• [Working data]:
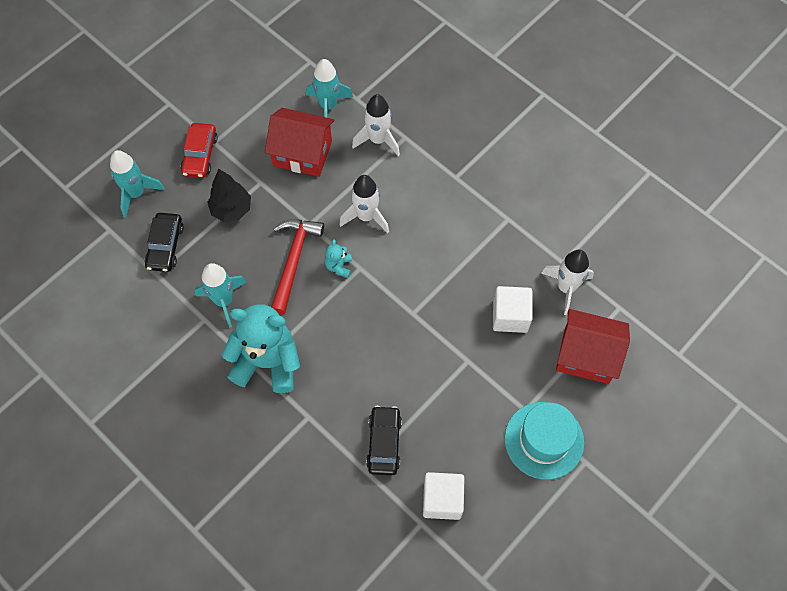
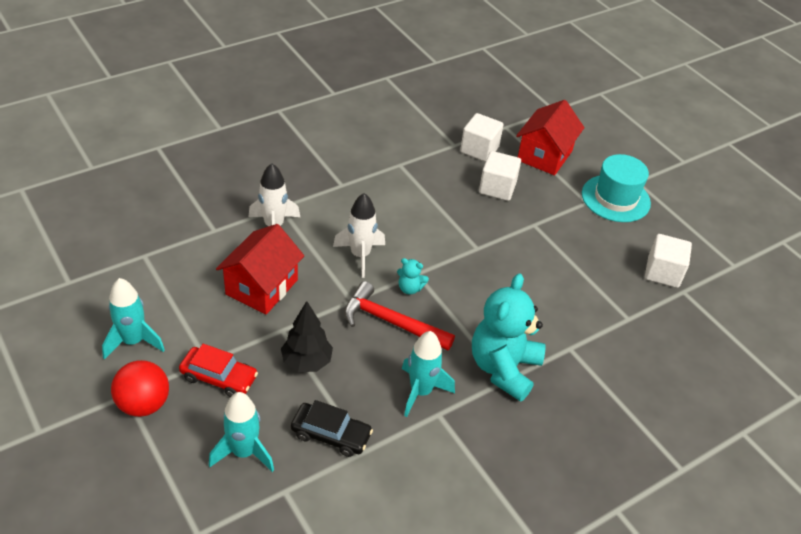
camera: 80 degrees left, 20 degrees down
(163, 117) = (143, 404): none -> red ball
(328, 106) = (212, 253): turquoise rocket -> turquoise rocket (133, 341)
(384, 443) = (605, 298): black car -> none
(566, 288) = (479, 149): white rocket -> white cube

• [Assigned task]:
Copy out the lines above with "none" in them.

• [Output of the exercise]:
(163, 117) = (143, 404): none -> red ball
(384, 443) = (605, 298): black car -> none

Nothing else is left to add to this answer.